DATA IN THIS EXERCISE:
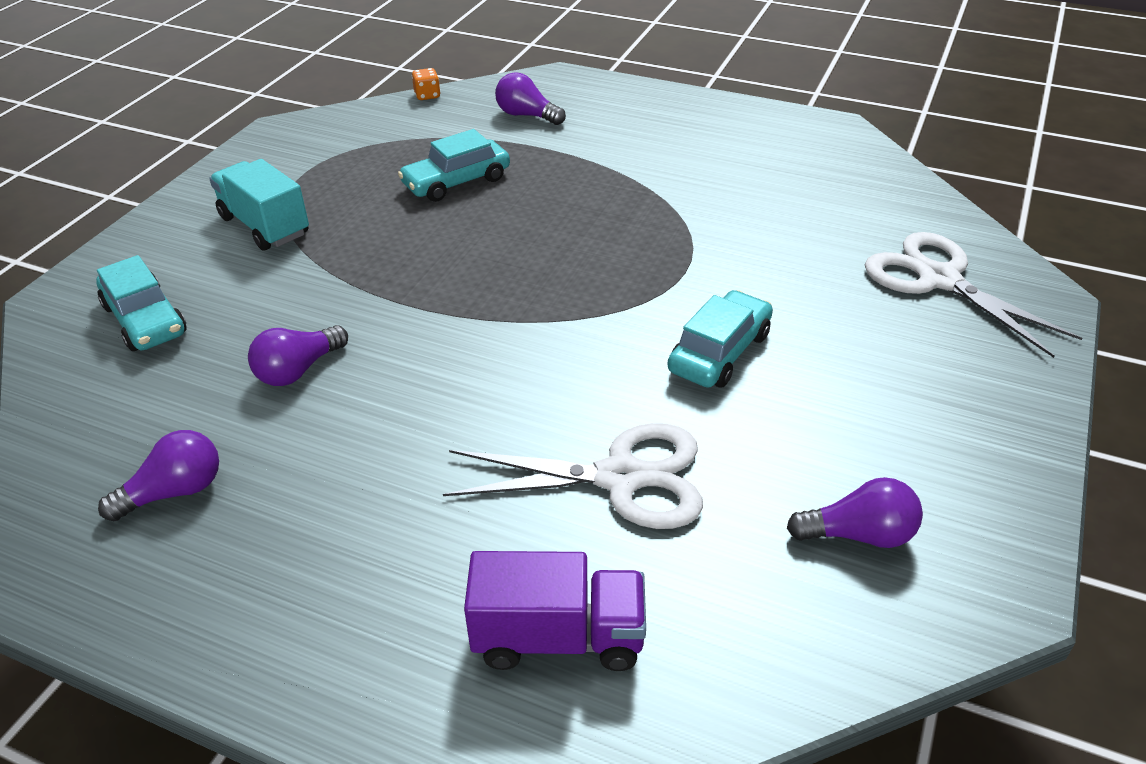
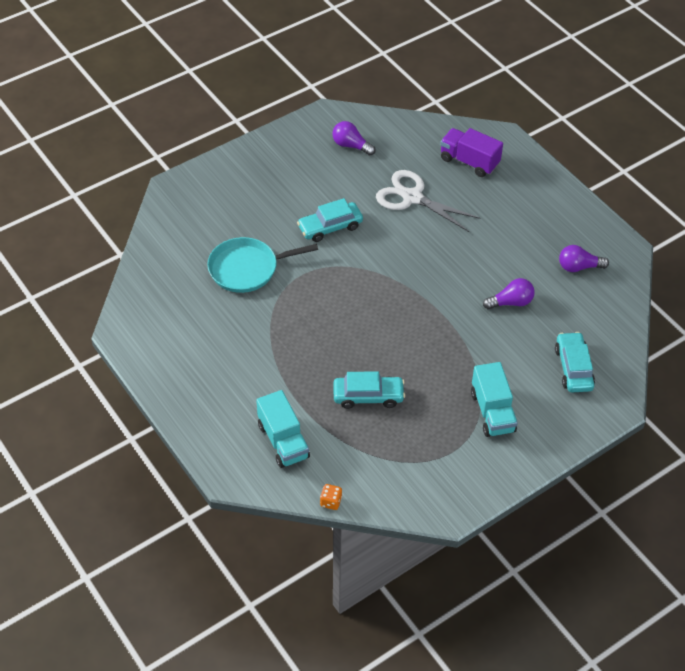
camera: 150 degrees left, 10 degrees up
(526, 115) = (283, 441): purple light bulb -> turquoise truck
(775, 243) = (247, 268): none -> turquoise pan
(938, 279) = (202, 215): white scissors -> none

---

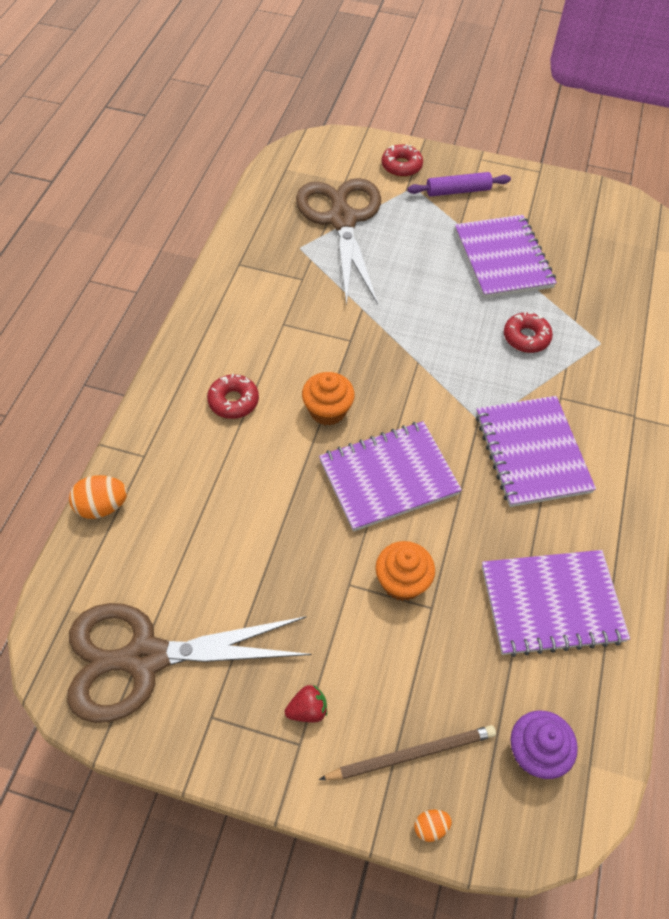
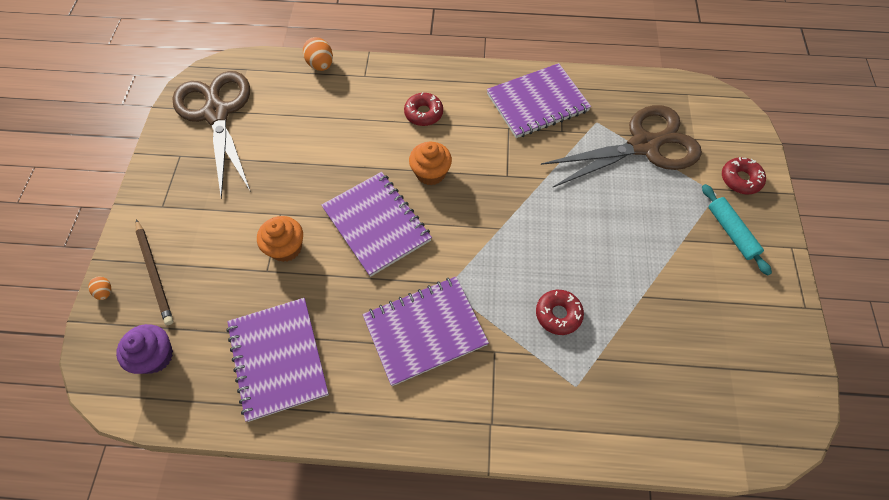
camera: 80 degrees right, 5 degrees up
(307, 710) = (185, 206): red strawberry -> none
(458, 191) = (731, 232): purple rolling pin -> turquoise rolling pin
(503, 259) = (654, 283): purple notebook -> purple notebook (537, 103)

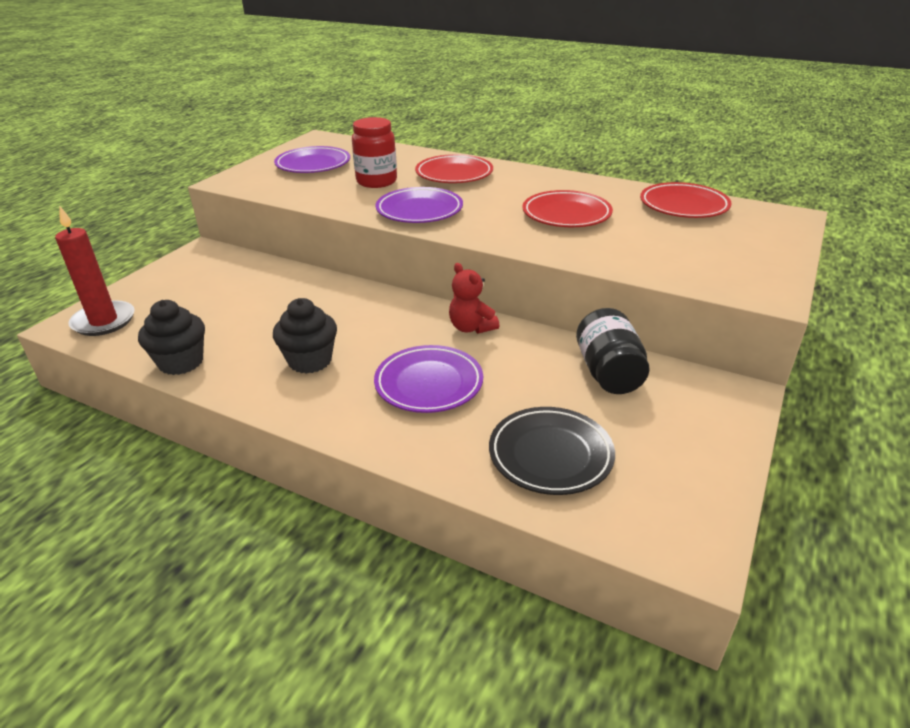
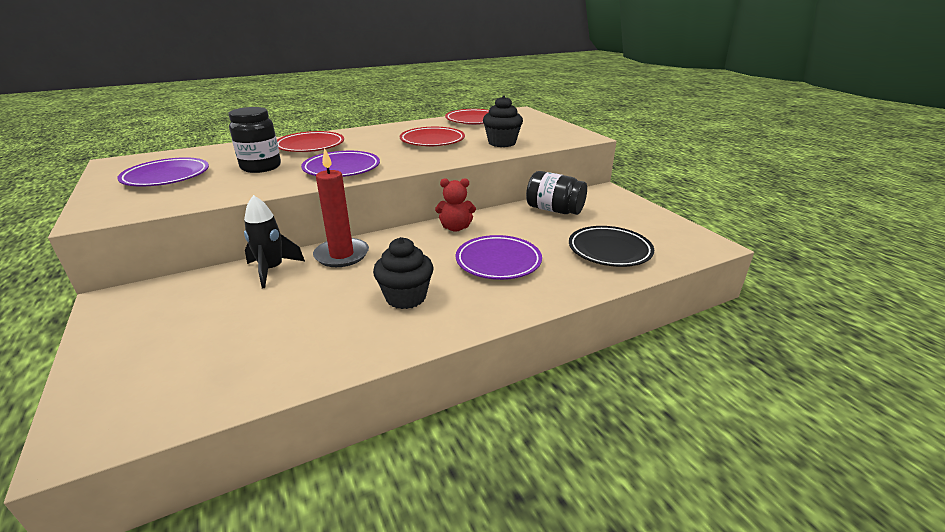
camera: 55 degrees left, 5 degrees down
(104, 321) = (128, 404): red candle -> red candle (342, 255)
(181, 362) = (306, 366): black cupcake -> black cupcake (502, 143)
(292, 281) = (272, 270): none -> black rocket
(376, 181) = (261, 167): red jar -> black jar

* * *

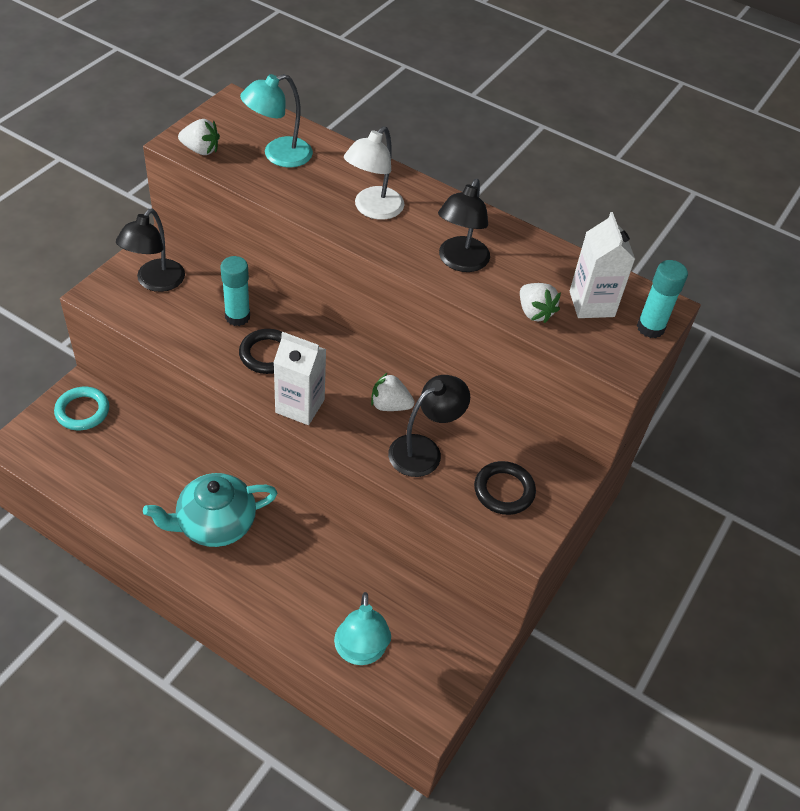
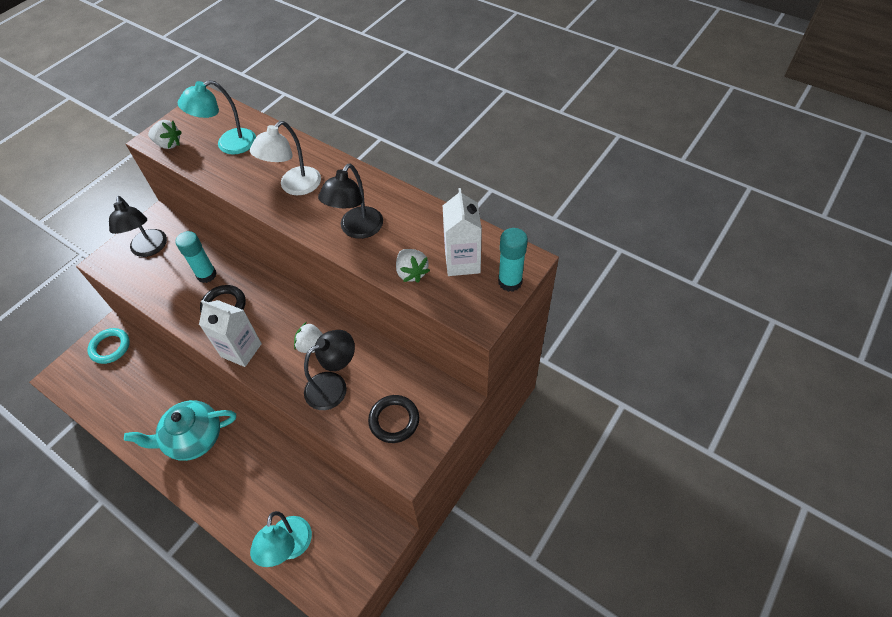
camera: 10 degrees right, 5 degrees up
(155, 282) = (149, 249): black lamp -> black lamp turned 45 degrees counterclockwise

PROBLEM REQUIREMENTS:
Scan the records above for the lines holding "camera: 150 degrees left, 10 degrees up" and "(938, 279) = (202, 215): white". Transcribe those two and every line between them word for word, and no others.

FINAL ANSWER:
camera: 150 degrees left, 10 degrees up
(526, 115) = (283, 441): purple light bulb -> turquoise truck
(775, 243) = (247, 268): none -> turquoise pan
(938, 279) = (202, 215): white scissors -> none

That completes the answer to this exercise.